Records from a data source
──────────────────────────────

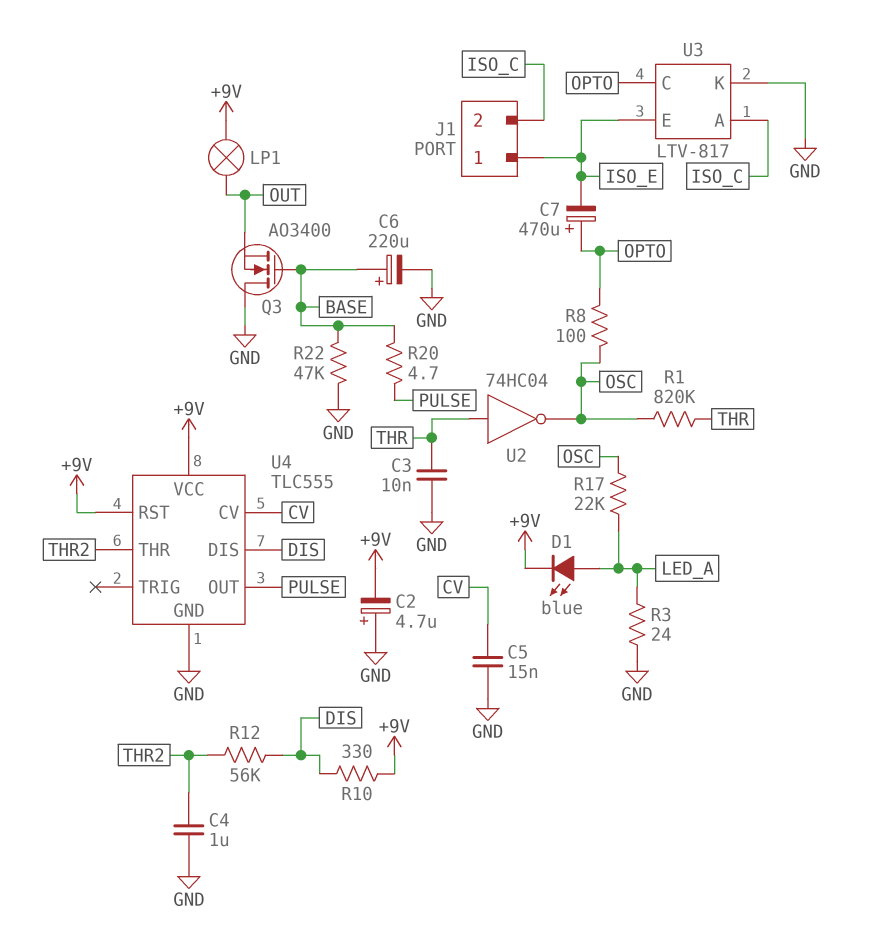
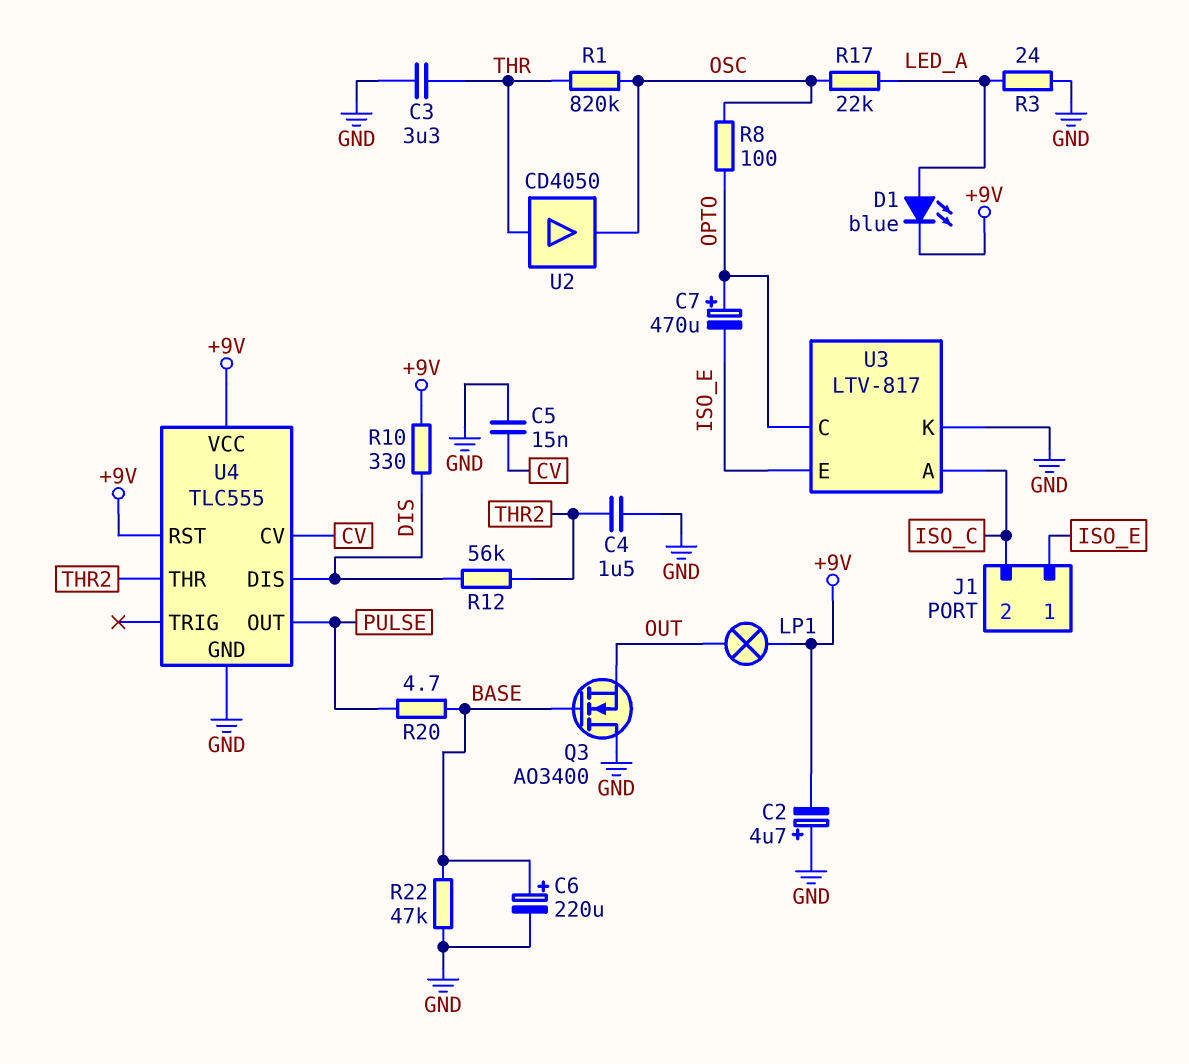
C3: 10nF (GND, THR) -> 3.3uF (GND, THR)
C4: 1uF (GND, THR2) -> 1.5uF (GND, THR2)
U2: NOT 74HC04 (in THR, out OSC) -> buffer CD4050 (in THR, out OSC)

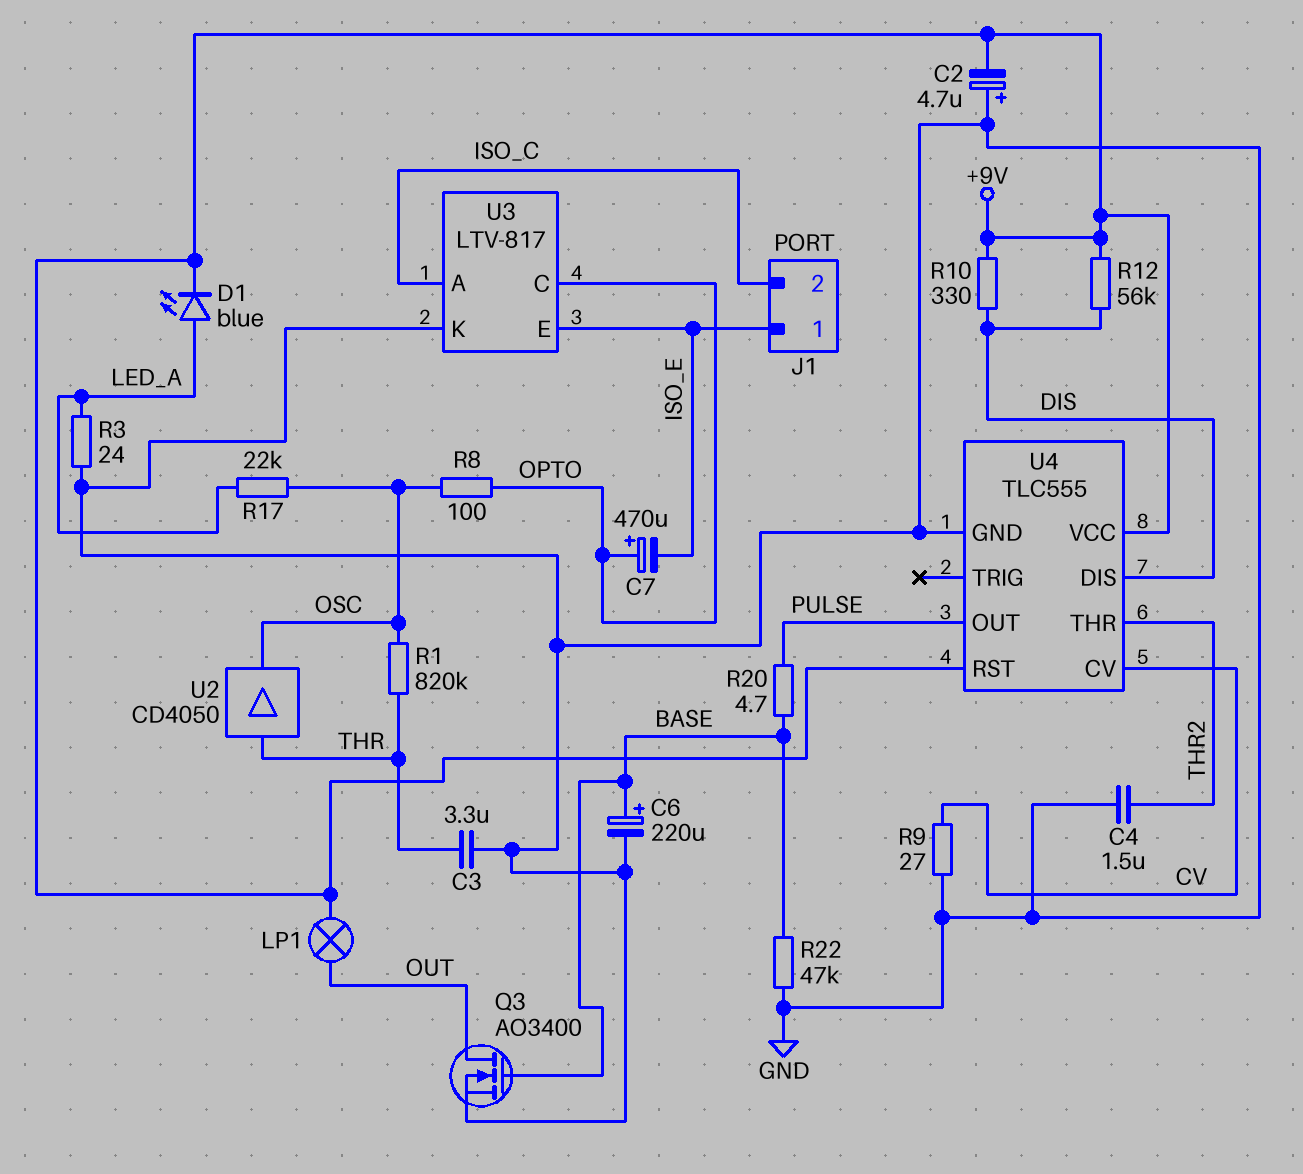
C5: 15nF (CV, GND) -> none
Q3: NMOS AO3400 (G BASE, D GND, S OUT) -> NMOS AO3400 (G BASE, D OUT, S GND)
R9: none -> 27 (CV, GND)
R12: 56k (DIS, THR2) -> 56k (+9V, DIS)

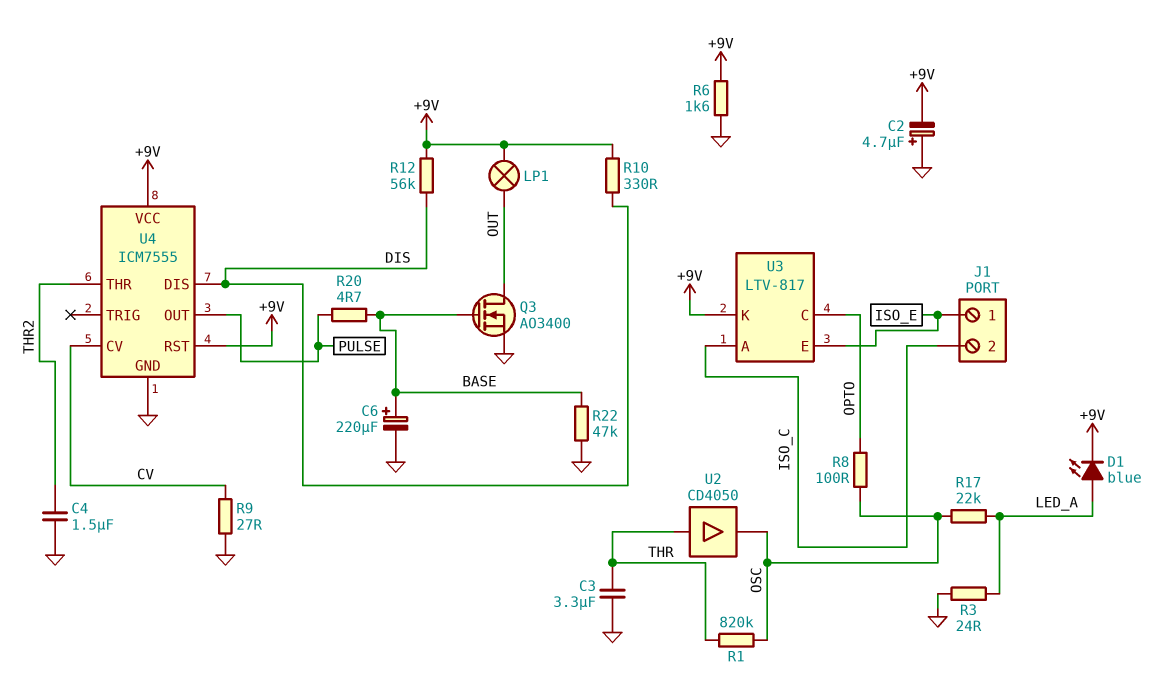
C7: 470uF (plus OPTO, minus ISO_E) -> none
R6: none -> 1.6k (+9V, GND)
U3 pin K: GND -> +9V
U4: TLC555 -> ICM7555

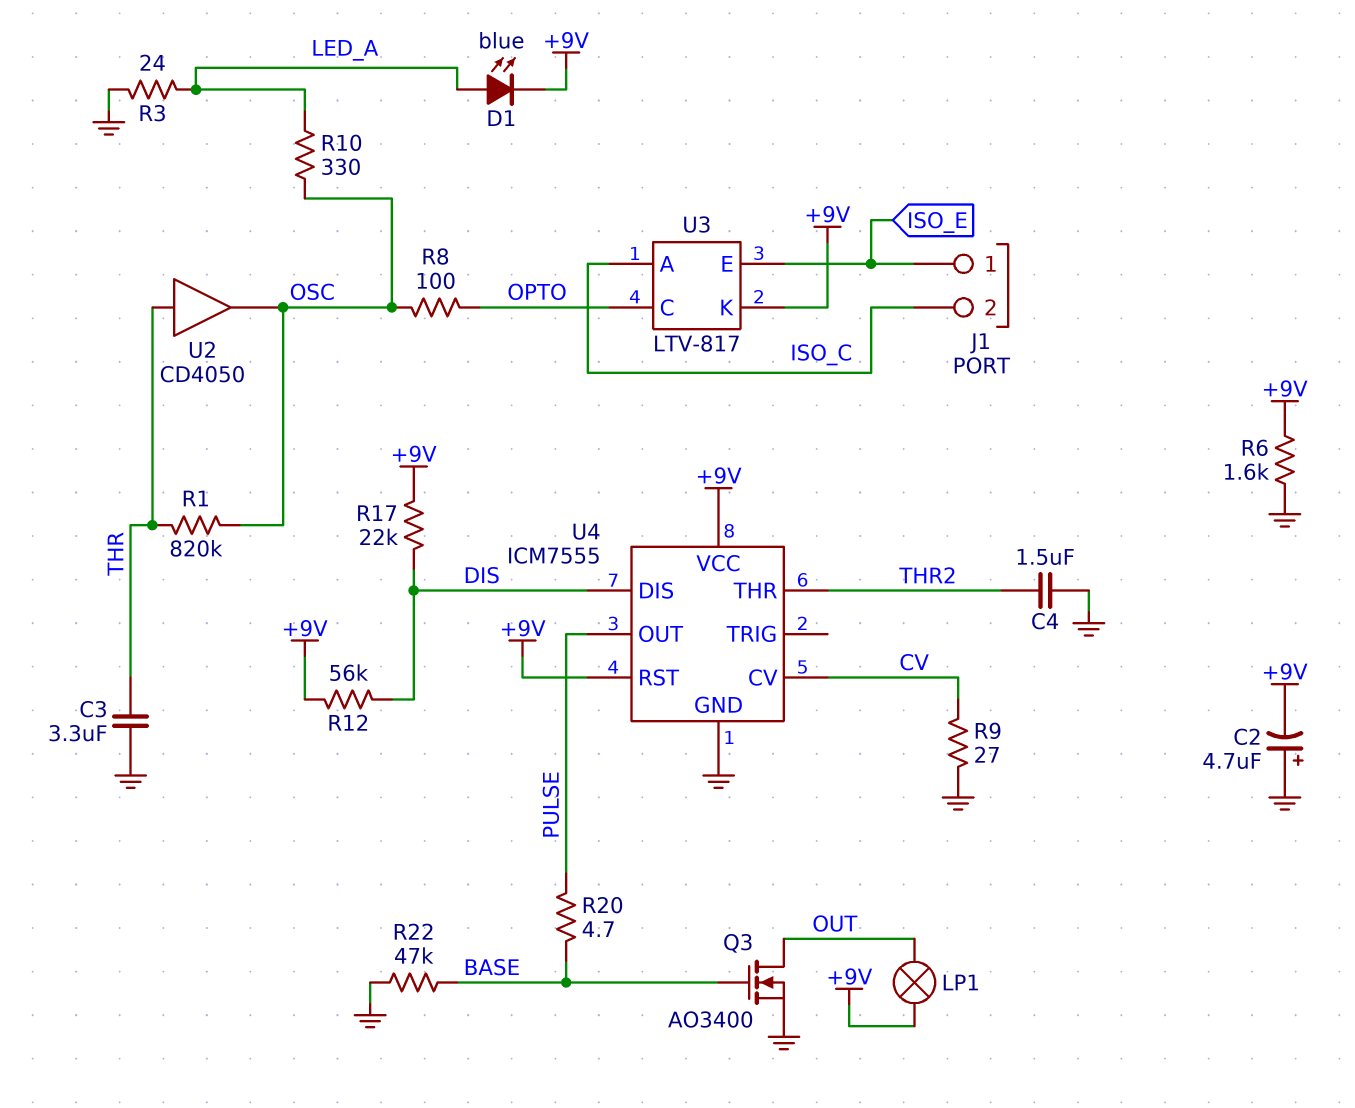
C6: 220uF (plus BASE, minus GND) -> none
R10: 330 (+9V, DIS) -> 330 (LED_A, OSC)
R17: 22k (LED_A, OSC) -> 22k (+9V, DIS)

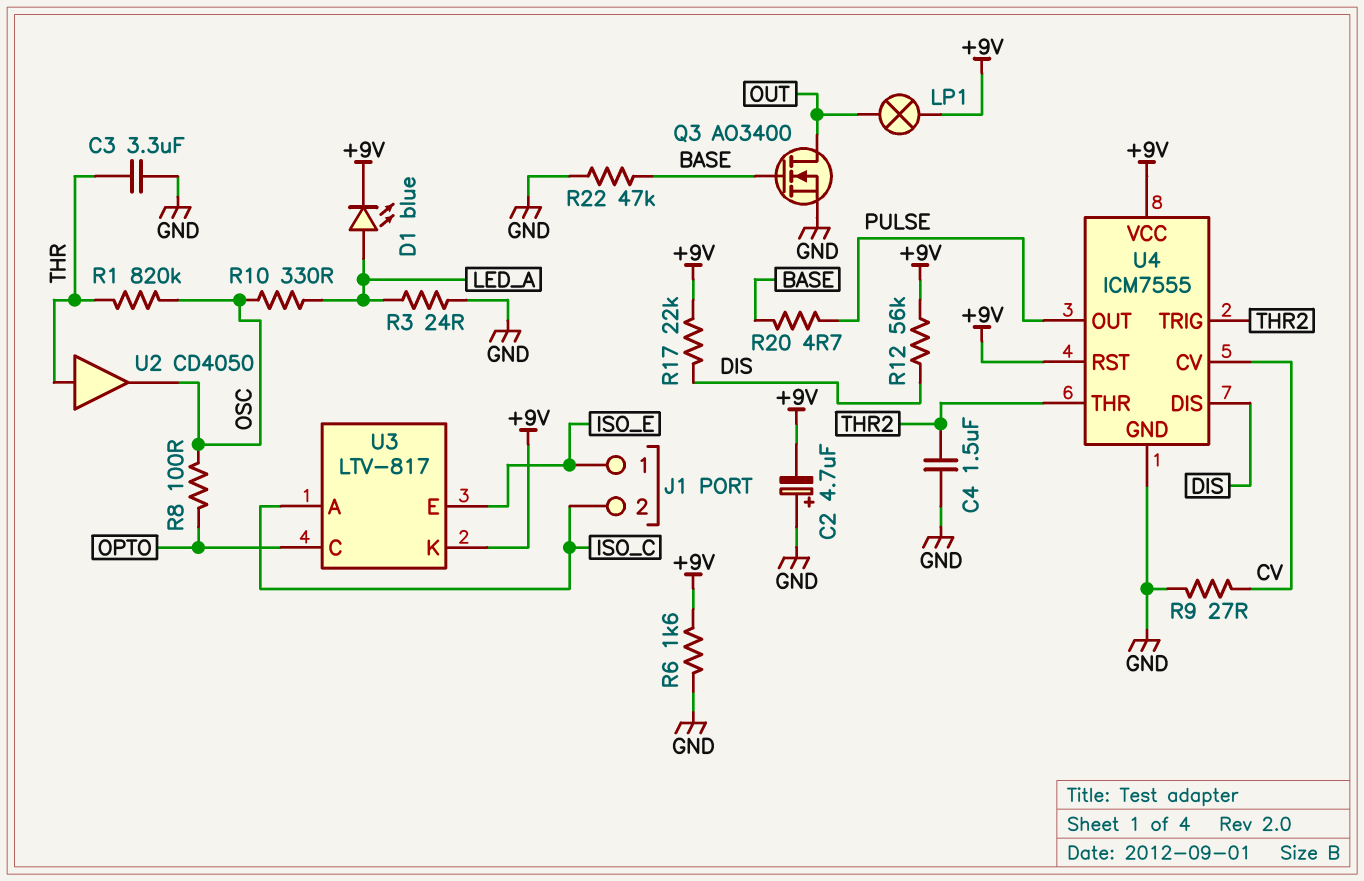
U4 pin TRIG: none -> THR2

──────────────────────────────

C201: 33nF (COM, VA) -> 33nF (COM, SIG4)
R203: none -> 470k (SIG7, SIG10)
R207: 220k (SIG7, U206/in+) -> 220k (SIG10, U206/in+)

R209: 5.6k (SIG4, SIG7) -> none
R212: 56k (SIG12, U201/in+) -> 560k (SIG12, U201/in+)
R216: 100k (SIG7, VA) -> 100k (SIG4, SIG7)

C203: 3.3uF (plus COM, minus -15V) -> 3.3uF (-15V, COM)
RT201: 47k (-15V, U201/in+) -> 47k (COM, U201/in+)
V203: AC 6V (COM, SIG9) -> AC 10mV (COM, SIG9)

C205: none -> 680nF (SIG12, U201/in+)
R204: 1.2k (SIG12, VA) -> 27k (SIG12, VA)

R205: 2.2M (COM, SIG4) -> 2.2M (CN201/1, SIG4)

──────────────────────────────

Task prompt:
When a line among the entries contains "none", pull that line out.

Task response:
C5: 15nF (CV, GND) -> none
R9: none -> 27 (CV, GND)
C7: 470uF (plus OPTO, minus ISO_E) -> none
R6: none -> 1.6k (+9V, GND)
C6: 220uF (plus BASE, minus GND) -> none
U4 pin TRIG: none -> THR2
R203: none -> 470k (SIG7, SIG10)
R209: 5.6k (SIG4, SIG7) -> none
C205: none -> 680nF (SIG12, U201/in+)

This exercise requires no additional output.